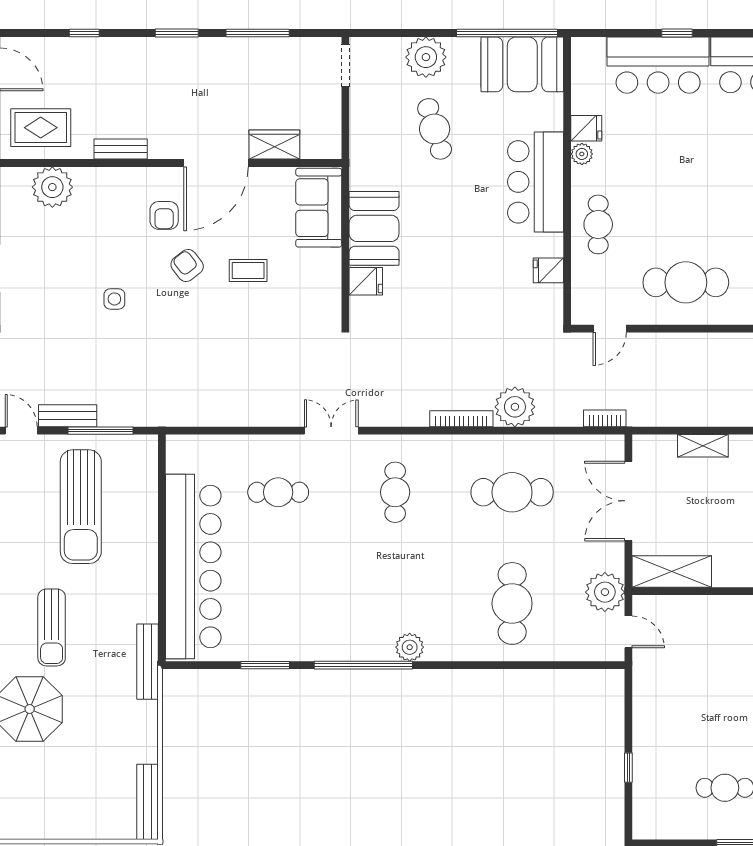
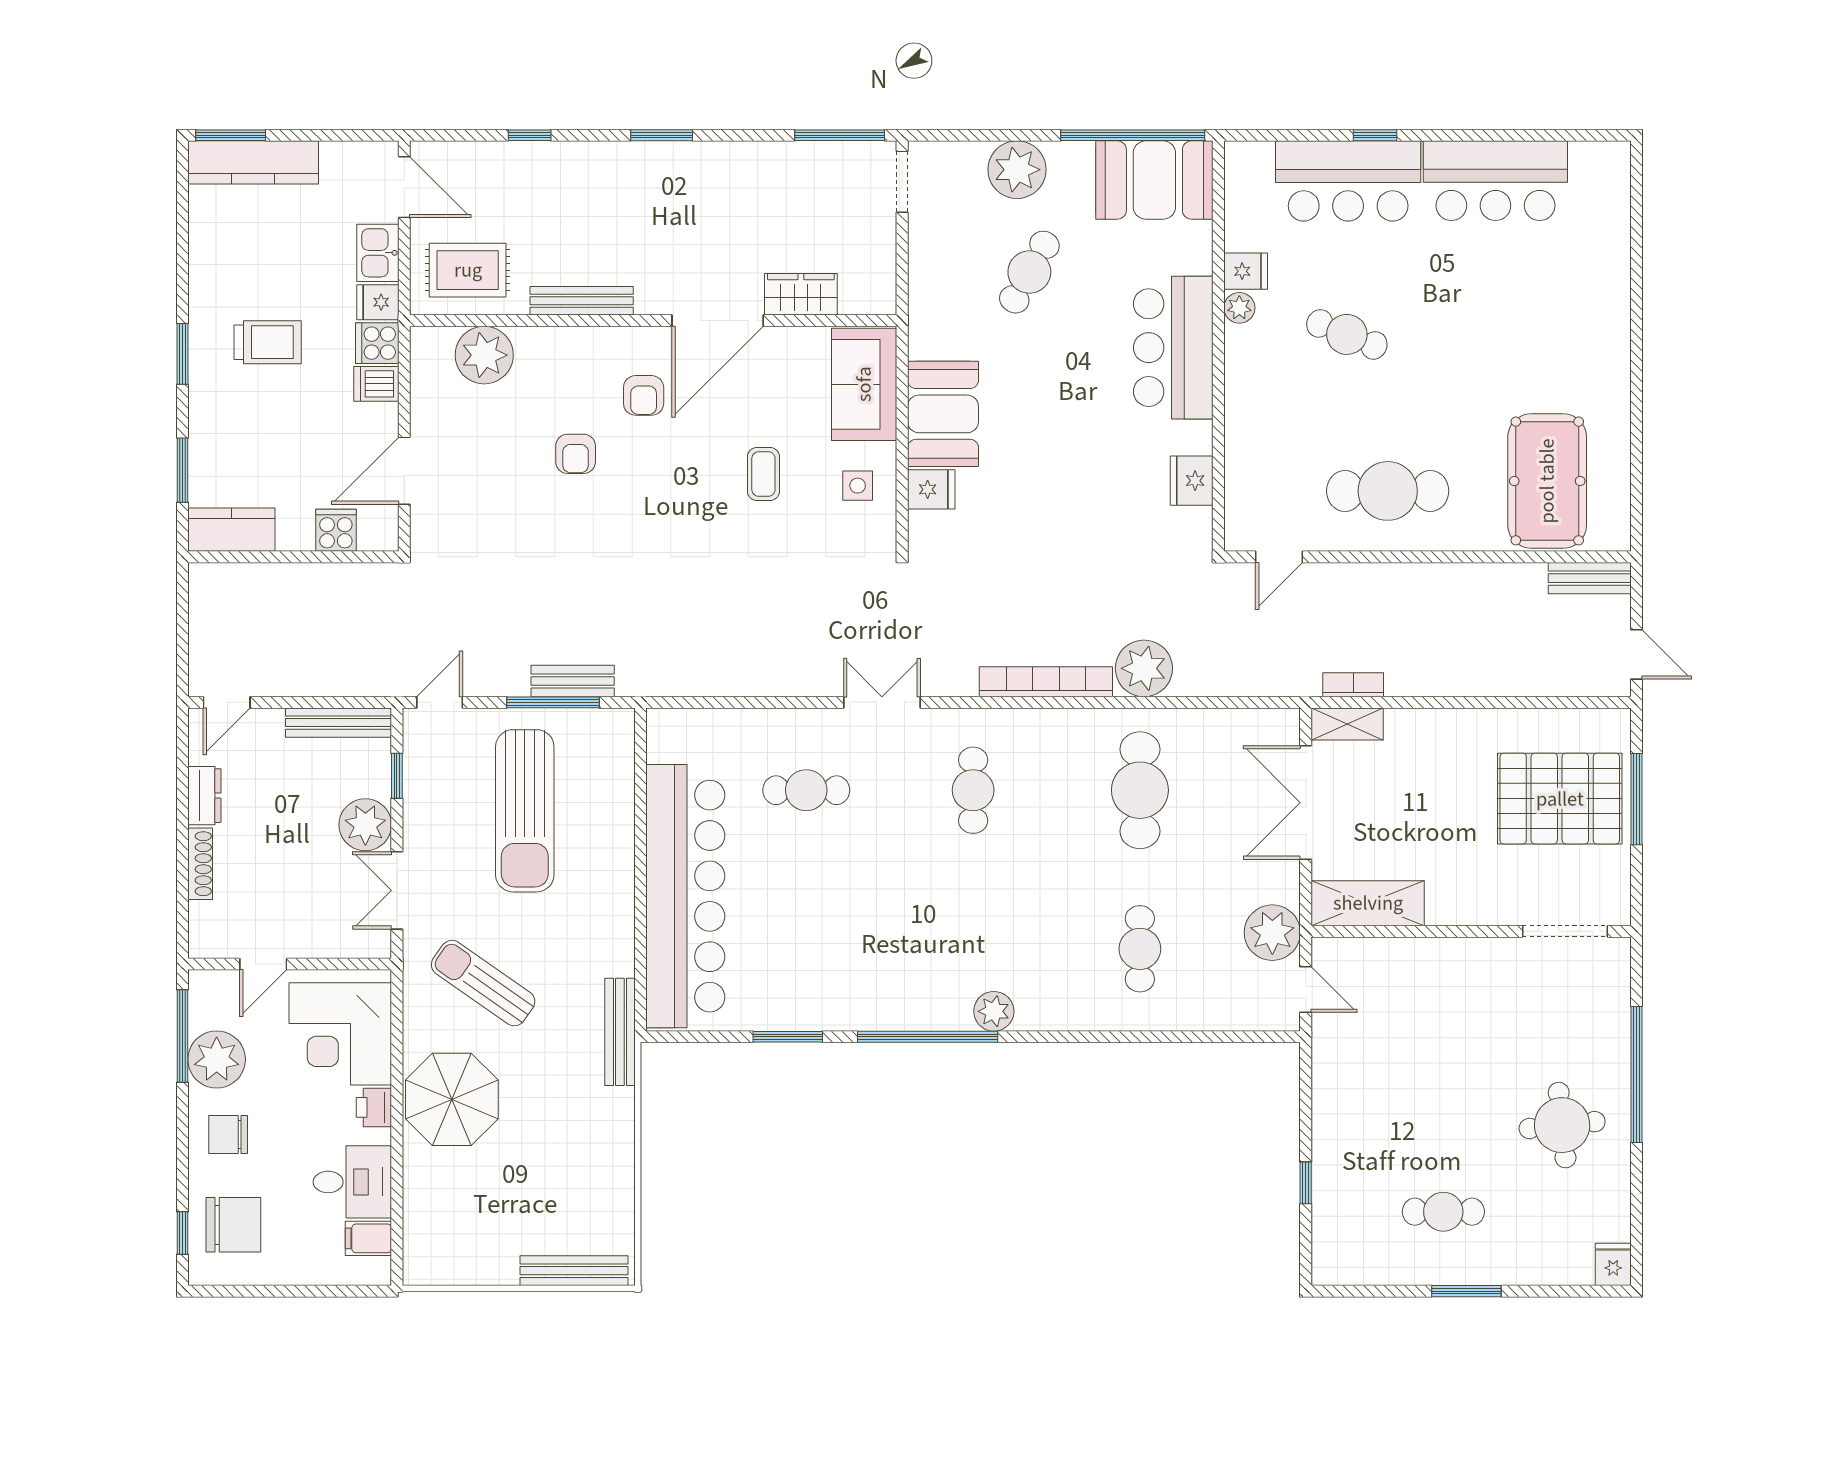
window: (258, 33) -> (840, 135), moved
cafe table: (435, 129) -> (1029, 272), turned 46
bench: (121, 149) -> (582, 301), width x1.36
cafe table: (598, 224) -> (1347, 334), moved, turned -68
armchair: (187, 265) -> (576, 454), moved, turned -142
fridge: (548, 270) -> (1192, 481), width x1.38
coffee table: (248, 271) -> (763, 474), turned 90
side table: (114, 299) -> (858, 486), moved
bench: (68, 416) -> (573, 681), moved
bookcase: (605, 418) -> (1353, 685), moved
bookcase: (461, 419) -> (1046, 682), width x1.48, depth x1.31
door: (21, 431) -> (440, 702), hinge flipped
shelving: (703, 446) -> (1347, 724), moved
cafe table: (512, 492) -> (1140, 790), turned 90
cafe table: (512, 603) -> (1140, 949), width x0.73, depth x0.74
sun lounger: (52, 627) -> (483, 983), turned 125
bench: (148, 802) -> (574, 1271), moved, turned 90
++++++++++
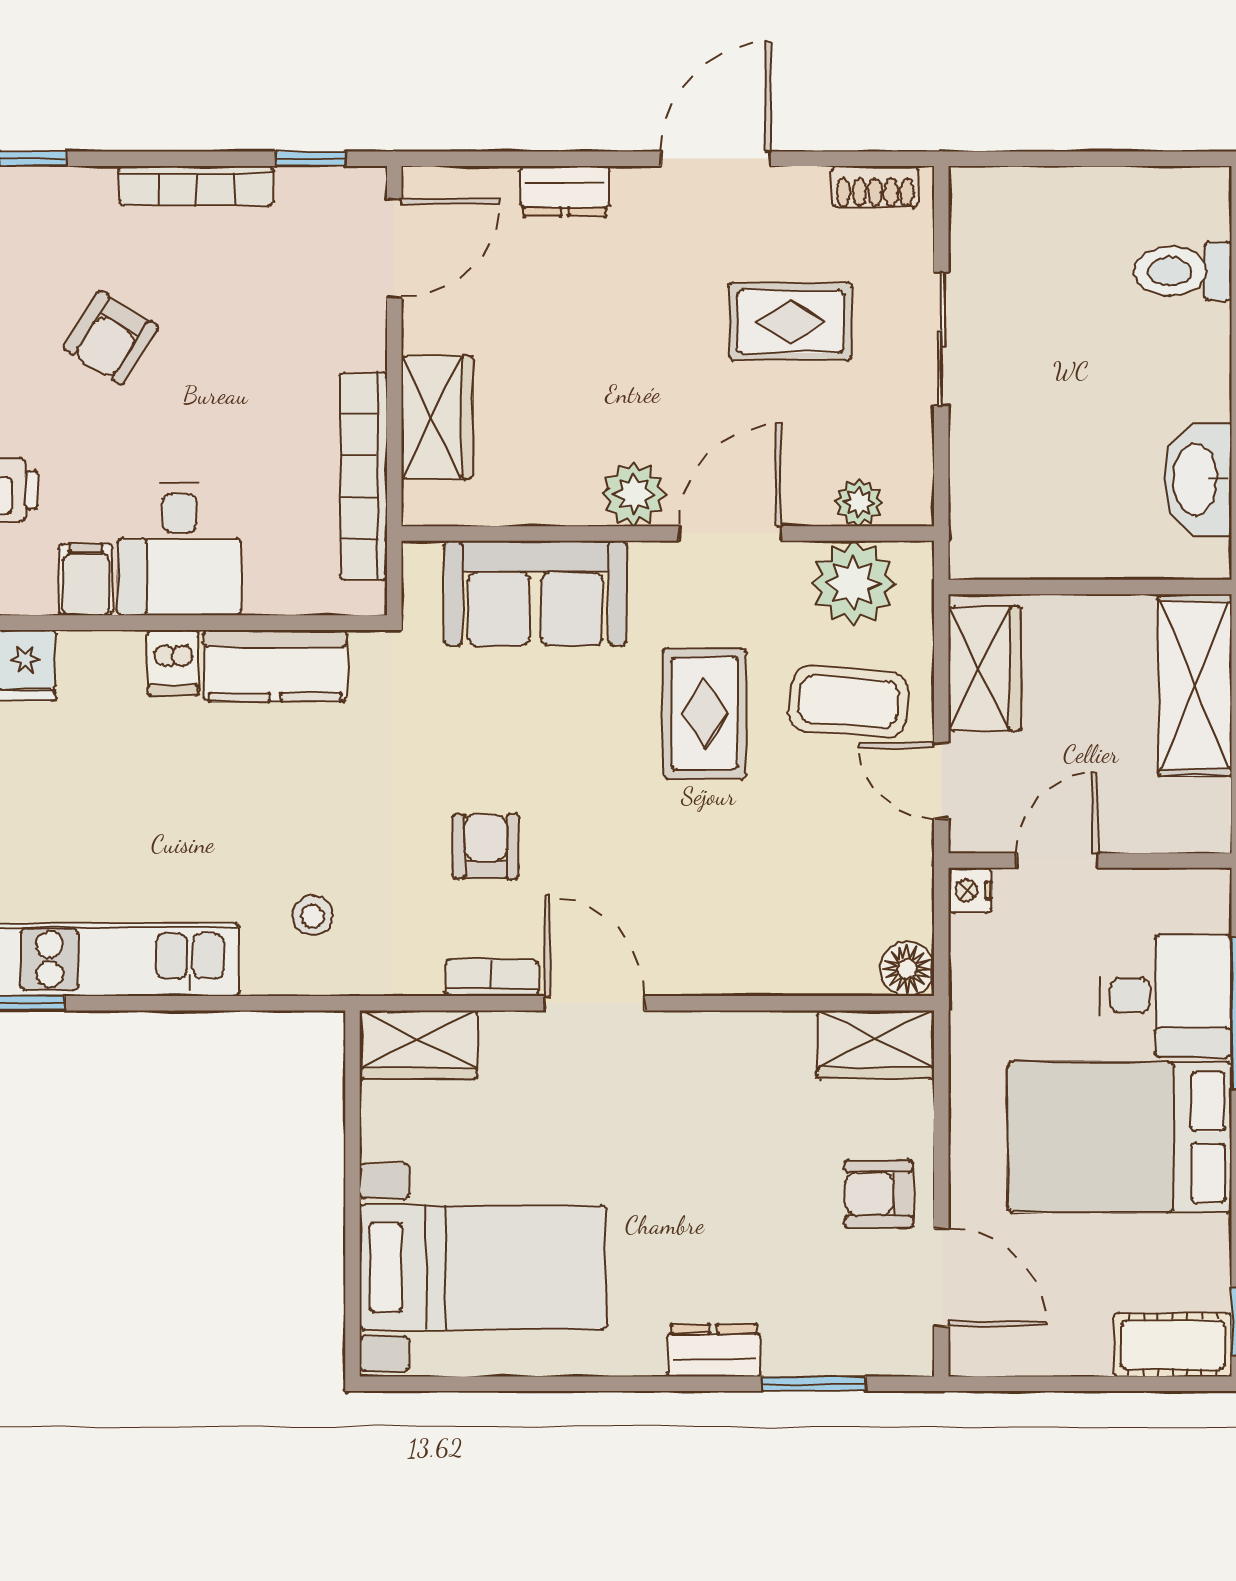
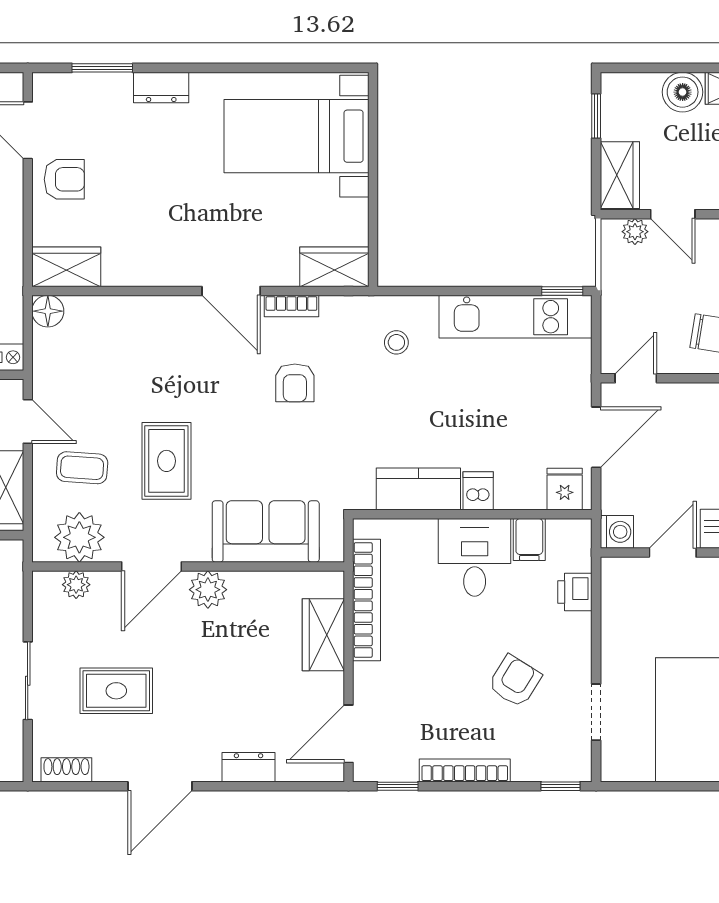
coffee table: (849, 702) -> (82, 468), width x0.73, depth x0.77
++++++++++
■ **TASK**: Output the material above exactly, but only from the line that carries "fridge: (548, 270)" through the line that carries "cafe table: (512, 492)".

■ **FINISHED EXERCISE**:
fridge: (548, 270) -> (1192, 481), width x1.38
coffee table: (248, 271) -> (763, 474), turned 90
side table: (114, 299) -> (858, 486), moved
bench: (68, 416) -> (573, 681), moved
bookcase: (605, 418) -> (1353, 685), moved
bookcase: (461, 419) -> (1046, 682), width x1.48, depth x1.31
door: (21, 431) -> (440, 702), hinge flipped
shelving: (703, 446) -> (1347, 724), moved
cafe table: (512, 492) -> (1140, 790), turned 90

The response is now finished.